(WHAT THE TASK ASKS): Write out the entries exactly, leaving out every picture.

(Data entries)
--------
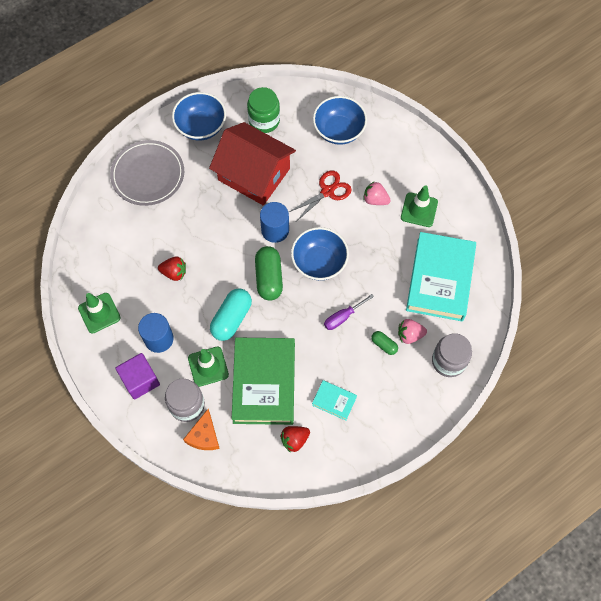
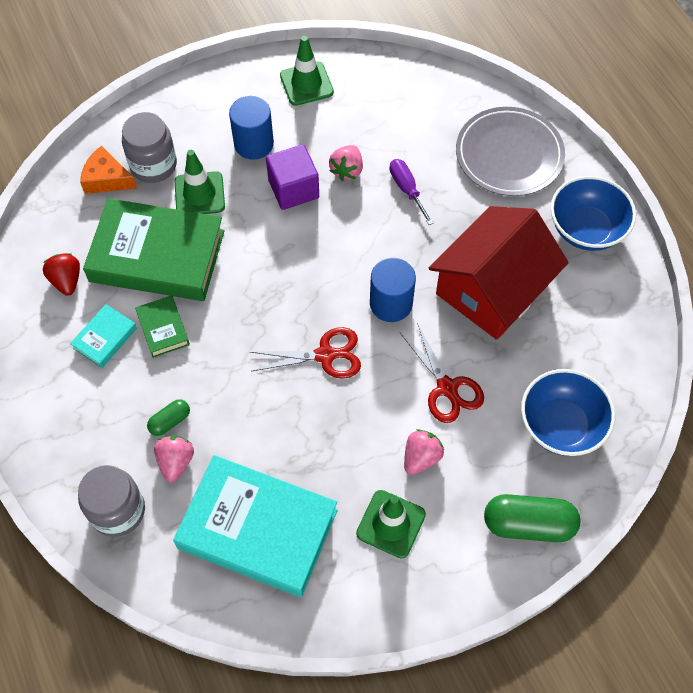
camera: 100 degrees right, 5 degrees down
purple cube [116,353,160,399] -> purple cube moved to [266,144,319,210]
red strawberry [158,257,186,281] -> pink strawberry [329,145,363,181]
turquoise capsule [210,288,252,341] -> none
green jar [247,87,280,133] -> none
green capsule [255,246,283,301] -> green capsule moved to [484,494,580,542]
blue bowl [291,227,349,280] -> red scissors [251,327,361,379]
purple screwdriver [324,294,374,330] -> purple screwdriver moved to [389,159,434,225]
none -> green book [135,295,190,358]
--------
(TASK SOLUTION):
camera: 100 degrees right, 5 degrees down
purple cube [116,353,160,399] -> purple cube moved to [266,144,319,210]
red strawberry [158,257,186,281] -> pink strawberry [329,145,363,181]
turquoise capsule [210,288,252,341] -> none
green jar [247,87,280,133] -> none
green capsule [255,246,283,301] -> green capsule moved to [484,494,580,542]
blue bowl [291,227,349,280] -> red scissors [251,327,361,379]
purple screwdriver [324,294,374,330] -> purple screwdriver moved to [389,159,434,225]
none -> green book [135,295,190,358]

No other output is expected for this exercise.